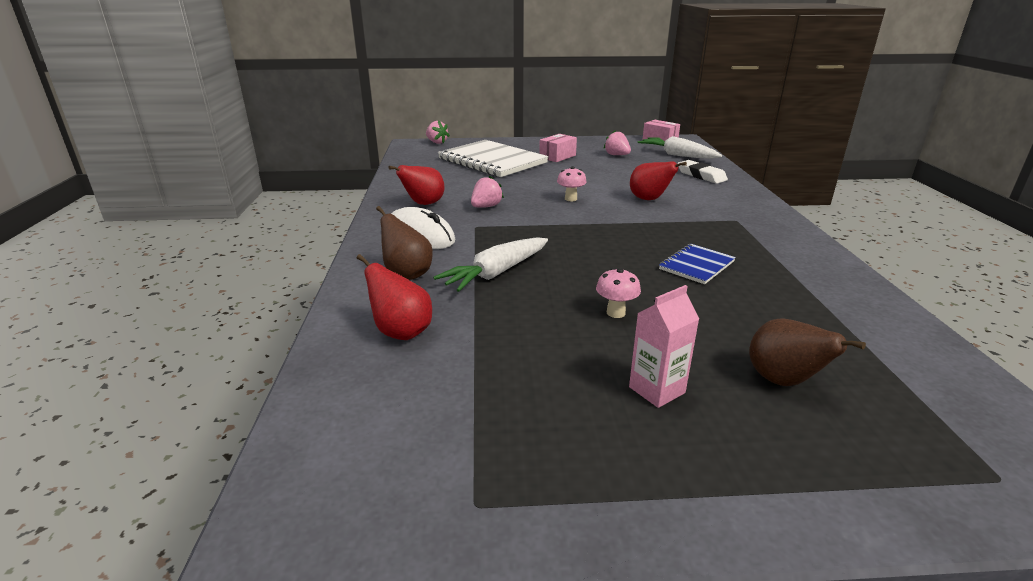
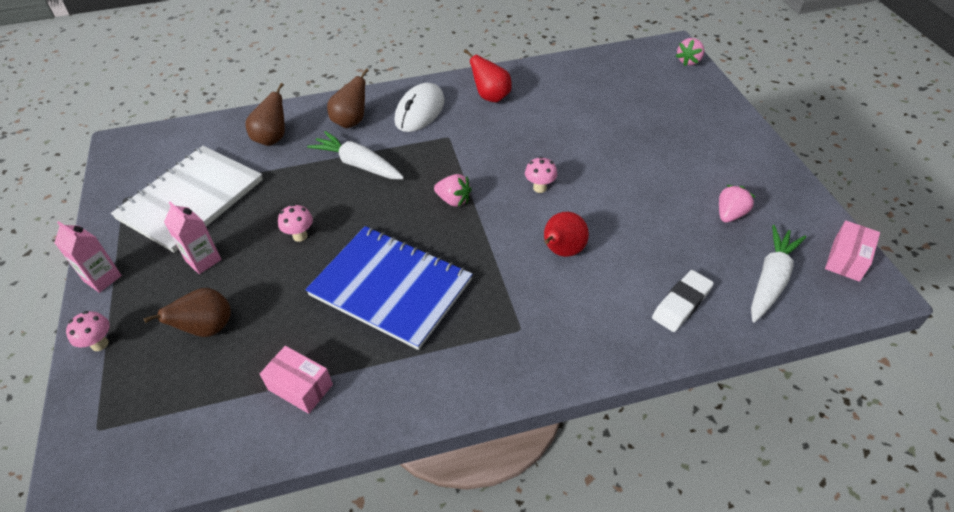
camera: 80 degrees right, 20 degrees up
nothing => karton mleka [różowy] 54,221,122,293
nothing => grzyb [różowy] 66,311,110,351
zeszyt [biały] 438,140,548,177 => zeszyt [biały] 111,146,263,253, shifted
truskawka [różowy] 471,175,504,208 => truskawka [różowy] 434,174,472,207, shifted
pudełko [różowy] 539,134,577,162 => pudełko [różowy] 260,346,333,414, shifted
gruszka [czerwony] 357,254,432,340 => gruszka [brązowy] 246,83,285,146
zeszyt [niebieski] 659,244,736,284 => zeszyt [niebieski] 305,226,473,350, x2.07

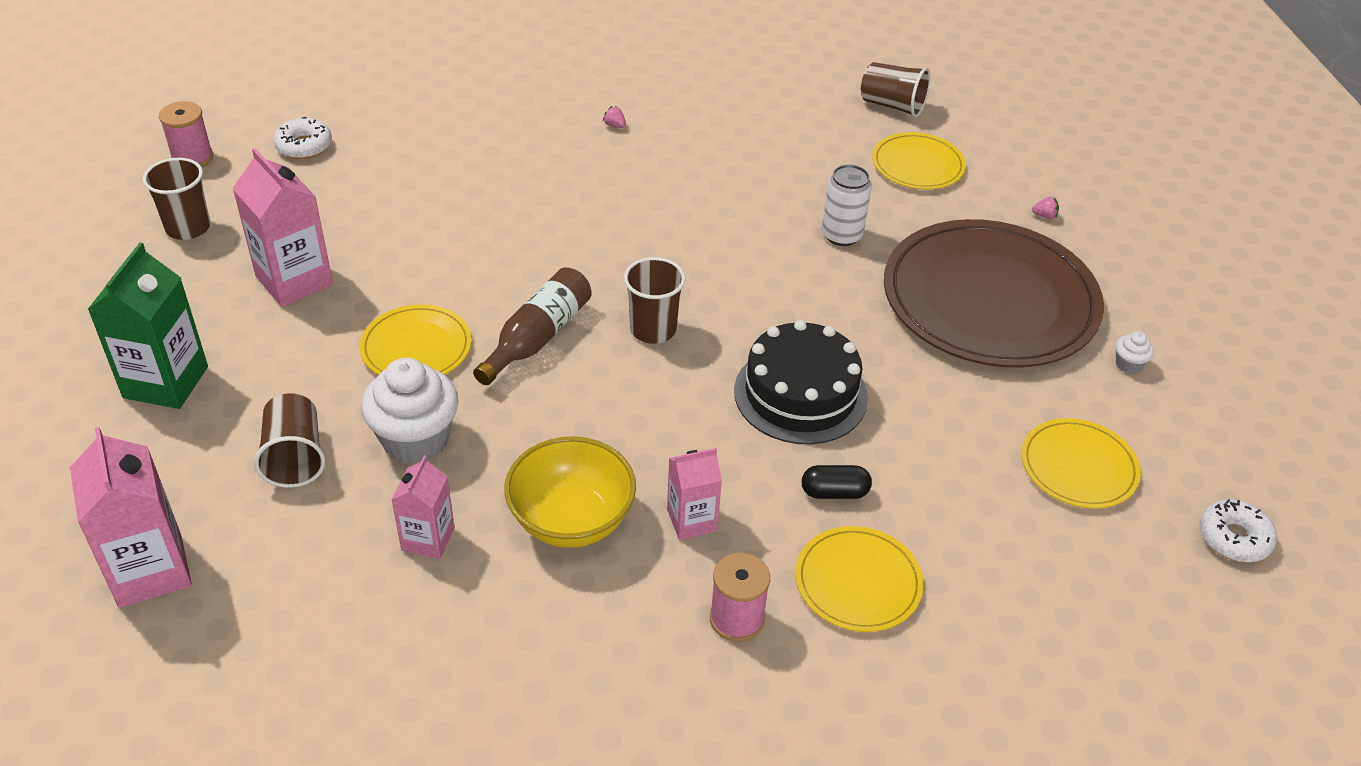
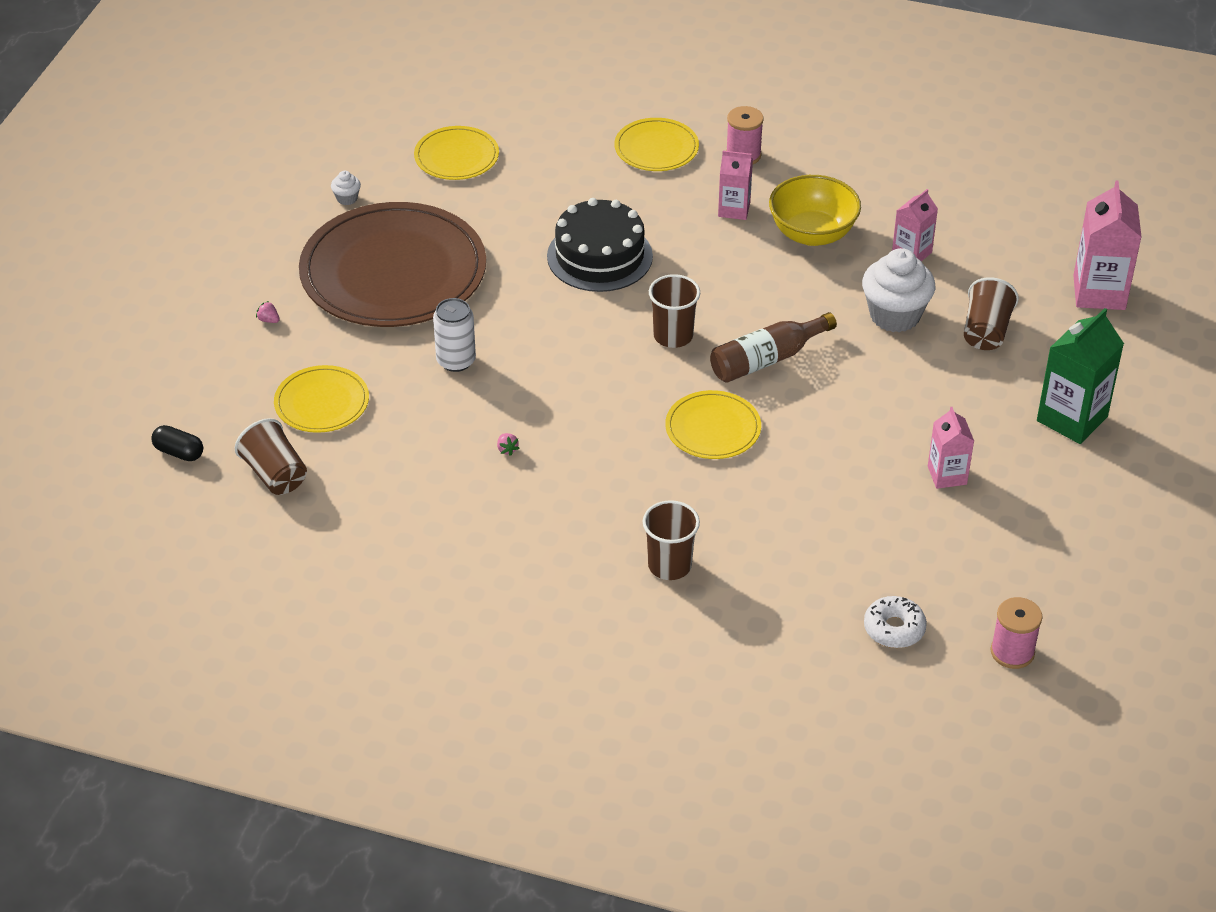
camera: 150 degrees left, 0 degrees up
donut [biały] 1199,499,1277,562 => nothing
szklanka [brązowy] 143,158,210,240 => szklanka [brązowy] 643,500,700,580, shifted
talerz [żółty] 360,304,472,375 => talerz [żółty] 665,390,761,459, shifted
truskawka [różowy] 603,106,626,128 => truskawka [różowy] 497,433,519,456, shifted
kapsułka [czarny] 802,465,872,499 => kapsułka [czarny] 151,425,203,461, shifted
karton mleka [różowy] 232,148,333,307 => karton mleka [różowy] 928,407,974,489, x0.61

+ + +

▶ What the task asks:
Return only the stretch of the material above from the line holding "truskawka [różowy] 471,175,504,208" through the line holding "gruszka [czerwony] 357,254,432,340", copied exactly.

▶ Task answer:
truskawka [różowy] 471,175,504,208 => truskawka [różowy] 434,174,472,207, shifted
pudełko [różowy] 539,134,577,162 => pudełko [różowy] 260,346,333,414, shifted
gruszka [czerwony] 357,254,432,340 => gruszka [brązowy] 246,83,285,146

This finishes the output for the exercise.